%%

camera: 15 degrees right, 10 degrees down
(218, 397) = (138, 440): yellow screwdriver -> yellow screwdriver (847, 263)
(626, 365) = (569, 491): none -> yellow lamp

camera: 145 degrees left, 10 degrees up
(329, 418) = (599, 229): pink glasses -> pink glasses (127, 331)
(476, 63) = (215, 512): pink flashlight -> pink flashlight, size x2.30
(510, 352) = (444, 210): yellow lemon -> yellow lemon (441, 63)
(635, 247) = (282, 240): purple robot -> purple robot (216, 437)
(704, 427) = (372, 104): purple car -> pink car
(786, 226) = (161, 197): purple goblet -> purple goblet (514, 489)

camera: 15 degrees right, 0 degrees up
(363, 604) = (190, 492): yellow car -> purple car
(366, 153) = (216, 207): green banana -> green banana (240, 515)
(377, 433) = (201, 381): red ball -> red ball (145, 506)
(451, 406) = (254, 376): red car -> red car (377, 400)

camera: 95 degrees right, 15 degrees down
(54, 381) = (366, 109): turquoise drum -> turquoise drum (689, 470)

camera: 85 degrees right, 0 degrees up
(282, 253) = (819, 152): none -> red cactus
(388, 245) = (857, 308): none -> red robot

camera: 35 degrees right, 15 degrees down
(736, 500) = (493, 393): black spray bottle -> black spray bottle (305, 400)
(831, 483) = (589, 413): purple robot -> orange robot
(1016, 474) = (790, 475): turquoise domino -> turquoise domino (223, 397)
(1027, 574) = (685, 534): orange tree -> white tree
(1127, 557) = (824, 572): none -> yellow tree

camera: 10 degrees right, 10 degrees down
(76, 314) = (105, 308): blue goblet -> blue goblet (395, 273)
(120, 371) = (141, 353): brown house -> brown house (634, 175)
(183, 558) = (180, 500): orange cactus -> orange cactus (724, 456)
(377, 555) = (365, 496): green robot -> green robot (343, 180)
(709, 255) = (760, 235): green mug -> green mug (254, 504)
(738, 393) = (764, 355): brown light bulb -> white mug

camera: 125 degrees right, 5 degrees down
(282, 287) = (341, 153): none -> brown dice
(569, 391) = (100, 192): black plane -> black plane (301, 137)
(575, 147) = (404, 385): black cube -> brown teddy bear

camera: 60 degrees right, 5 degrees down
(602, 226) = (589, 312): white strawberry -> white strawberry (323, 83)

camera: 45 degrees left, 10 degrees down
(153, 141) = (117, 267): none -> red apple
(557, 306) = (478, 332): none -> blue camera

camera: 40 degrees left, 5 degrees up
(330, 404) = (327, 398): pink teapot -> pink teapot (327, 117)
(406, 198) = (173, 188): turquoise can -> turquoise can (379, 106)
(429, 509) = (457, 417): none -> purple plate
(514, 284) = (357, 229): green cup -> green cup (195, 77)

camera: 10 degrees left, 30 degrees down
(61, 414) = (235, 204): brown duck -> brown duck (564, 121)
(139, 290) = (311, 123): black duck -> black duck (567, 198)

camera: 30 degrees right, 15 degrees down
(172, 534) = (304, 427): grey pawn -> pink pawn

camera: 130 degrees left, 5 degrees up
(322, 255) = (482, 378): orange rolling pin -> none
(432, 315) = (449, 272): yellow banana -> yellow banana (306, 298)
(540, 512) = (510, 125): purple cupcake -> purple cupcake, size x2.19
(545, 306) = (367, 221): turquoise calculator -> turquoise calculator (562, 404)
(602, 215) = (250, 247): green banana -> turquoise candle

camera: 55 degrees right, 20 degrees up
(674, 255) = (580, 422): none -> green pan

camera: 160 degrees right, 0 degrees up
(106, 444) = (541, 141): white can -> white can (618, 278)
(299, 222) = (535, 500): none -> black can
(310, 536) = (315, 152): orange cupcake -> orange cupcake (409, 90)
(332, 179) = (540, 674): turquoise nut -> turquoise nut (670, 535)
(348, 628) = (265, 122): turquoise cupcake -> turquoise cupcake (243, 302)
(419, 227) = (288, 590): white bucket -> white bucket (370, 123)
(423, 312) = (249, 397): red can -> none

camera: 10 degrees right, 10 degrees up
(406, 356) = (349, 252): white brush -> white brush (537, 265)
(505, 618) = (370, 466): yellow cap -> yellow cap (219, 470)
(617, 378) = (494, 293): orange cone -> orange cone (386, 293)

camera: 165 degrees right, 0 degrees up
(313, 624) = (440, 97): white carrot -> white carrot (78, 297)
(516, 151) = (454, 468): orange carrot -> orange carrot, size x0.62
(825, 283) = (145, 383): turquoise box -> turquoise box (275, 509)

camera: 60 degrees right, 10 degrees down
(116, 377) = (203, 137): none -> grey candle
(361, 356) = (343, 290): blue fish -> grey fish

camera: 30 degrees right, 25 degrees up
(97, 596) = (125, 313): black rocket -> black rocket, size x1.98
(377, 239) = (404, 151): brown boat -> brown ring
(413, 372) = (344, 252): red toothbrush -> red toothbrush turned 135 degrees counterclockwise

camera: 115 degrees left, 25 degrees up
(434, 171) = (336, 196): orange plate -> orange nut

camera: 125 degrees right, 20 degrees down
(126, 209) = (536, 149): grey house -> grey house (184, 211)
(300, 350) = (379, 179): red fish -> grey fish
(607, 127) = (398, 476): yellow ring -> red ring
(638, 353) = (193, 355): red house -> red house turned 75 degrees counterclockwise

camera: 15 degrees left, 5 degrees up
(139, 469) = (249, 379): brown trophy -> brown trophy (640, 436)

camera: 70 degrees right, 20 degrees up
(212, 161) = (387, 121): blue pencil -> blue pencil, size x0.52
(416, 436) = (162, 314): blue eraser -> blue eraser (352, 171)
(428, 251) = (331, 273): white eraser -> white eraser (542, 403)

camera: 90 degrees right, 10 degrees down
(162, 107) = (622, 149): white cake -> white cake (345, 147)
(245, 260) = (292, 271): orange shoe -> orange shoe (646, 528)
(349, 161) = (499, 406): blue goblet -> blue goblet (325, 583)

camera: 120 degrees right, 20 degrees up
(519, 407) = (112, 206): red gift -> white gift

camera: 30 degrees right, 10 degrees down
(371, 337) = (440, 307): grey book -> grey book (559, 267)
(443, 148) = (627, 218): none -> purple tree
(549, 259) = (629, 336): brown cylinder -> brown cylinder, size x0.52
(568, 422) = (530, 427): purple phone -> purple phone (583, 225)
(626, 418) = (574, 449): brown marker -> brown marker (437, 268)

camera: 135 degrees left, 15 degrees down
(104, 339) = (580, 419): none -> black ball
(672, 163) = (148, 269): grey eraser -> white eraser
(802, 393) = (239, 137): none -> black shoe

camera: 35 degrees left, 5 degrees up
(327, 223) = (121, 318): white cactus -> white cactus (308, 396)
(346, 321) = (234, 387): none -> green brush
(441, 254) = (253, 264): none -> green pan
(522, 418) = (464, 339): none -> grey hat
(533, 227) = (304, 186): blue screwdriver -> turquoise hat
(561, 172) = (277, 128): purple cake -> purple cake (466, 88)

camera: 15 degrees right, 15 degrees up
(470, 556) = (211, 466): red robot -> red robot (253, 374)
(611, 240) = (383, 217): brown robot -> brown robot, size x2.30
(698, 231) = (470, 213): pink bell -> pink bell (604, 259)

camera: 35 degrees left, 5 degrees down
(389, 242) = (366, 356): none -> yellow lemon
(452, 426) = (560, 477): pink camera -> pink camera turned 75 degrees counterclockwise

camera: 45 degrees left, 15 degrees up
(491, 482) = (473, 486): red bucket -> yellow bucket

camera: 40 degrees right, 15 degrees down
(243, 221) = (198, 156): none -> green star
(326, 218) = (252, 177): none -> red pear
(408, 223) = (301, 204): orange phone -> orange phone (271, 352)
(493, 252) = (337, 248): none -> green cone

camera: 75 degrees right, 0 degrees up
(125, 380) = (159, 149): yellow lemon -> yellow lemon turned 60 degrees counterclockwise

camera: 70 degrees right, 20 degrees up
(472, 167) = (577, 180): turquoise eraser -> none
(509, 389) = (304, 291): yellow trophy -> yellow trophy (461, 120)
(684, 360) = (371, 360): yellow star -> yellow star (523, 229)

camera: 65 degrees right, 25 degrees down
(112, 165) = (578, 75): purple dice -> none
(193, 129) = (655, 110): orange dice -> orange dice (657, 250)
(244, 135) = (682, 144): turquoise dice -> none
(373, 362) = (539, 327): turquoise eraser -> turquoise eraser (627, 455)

%%

■ WORK REQUEST:
In the listing above, find the line with "(245, 260) = (292, 271): orange" and the line with "camera: 35 degrees left, 5 degrees up". Output those two lines and every line between them, exactly as written.

■ SOLUTION TO THIS EXERCISE:
(245, 260) = (292, 271): orange shoe -> orange shoe (646, 528)
(349, 161) = (499, 406): blue goblet -> blue goblet (325, 583)

camera: 120 degrees right, 20 degrees up
(519, 407) = (112, 206): red gift -> white gift

camera: 30 degrees right, 10 degrees down
(371, 337) = (440, 307): grey book -> grey book (559, 267)
(443, 148) = (627, 218): none -> purple tree
(549, 259) = (629, 336): brown cylinder -> brown cylinder, size x0.52
(568, 422) = (530, 427): purple phone -> purple phone (583, 225)
(626, 418) = (574, 449): brown marker -> brown marker (437, 268)

camera: 135 degrees left, 15 degrees down
(104, 339) = (580, 419): none -> black ball
(672, 163) = (148, 269): grey eraser -> white eraser
(802, 393) = (239, 137): none -> black shoe

camera: 35 degrees left, 5 degrees up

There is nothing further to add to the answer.